(Collected data entries)
·····

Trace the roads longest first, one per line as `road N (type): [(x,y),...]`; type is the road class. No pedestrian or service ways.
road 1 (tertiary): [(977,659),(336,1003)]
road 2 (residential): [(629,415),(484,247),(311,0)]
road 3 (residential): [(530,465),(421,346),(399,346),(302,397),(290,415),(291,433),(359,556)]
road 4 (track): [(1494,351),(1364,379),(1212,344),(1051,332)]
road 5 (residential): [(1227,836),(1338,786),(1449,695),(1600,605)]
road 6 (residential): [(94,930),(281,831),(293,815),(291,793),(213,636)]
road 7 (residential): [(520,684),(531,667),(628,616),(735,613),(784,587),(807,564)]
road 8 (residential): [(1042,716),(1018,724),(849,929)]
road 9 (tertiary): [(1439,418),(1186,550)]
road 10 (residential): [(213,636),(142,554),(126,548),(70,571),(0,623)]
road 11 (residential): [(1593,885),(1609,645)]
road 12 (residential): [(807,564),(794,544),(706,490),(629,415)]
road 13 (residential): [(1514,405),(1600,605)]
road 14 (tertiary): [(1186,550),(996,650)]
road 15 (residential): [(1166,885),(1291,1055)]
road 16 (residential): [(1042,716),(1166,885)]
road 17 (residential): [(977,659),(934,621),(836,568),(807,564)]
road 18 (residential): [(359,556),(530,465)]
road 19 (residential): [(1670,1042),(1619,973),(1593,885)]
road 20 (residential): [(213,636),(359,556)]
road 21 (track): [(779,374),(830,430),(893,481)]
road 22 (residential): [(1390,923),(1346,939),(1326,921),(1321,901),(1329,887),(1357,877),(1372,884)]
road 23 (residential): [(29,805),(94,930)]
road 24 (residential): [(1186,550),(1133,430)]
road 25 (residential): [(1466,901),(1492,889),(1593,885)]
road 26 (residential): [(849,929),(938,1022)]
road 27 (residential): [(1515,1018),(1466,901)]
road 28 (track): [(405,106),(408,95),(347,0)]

·····

WORK TO COMPLETE: Give the number of lines in the entries that include the string "track", and nothing more.

ANSWER BELOW: 3